Exercise »
When you repeat the material, keep each line exact and omit the pictures.

Source data »
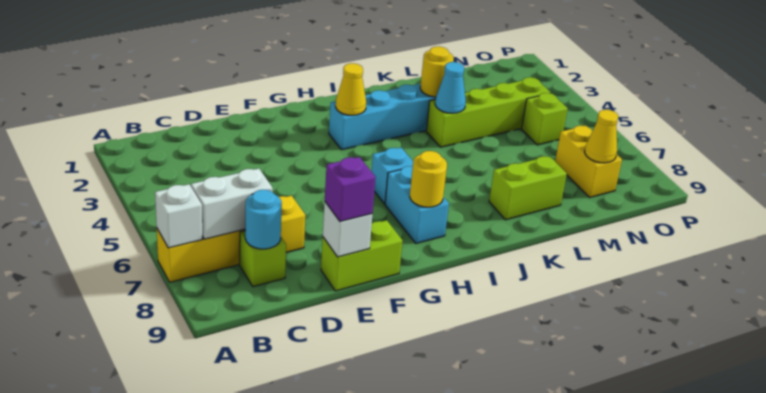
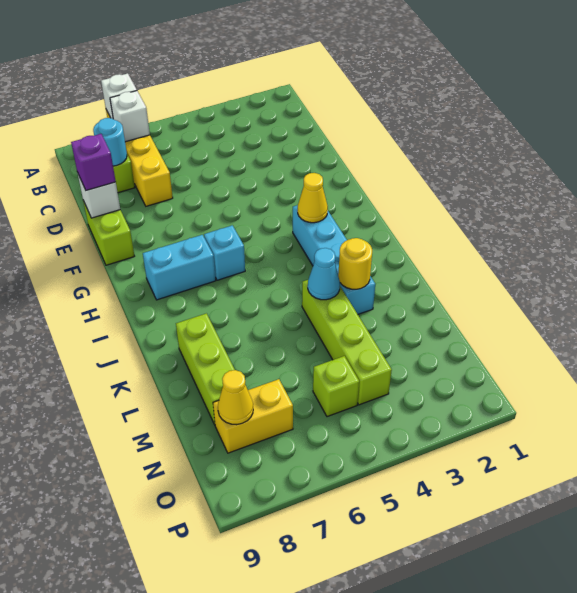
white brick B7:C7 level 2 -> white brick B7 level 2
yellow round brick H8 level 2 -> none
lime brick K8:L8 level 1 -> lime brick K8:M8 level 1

Result »
white brick B7:C7 level 2 -> white brick B7 level 2
yellow round brick H8 level 2 -> none
lime brick K8:L8 level 1 -> lime brick K8:M8 level 1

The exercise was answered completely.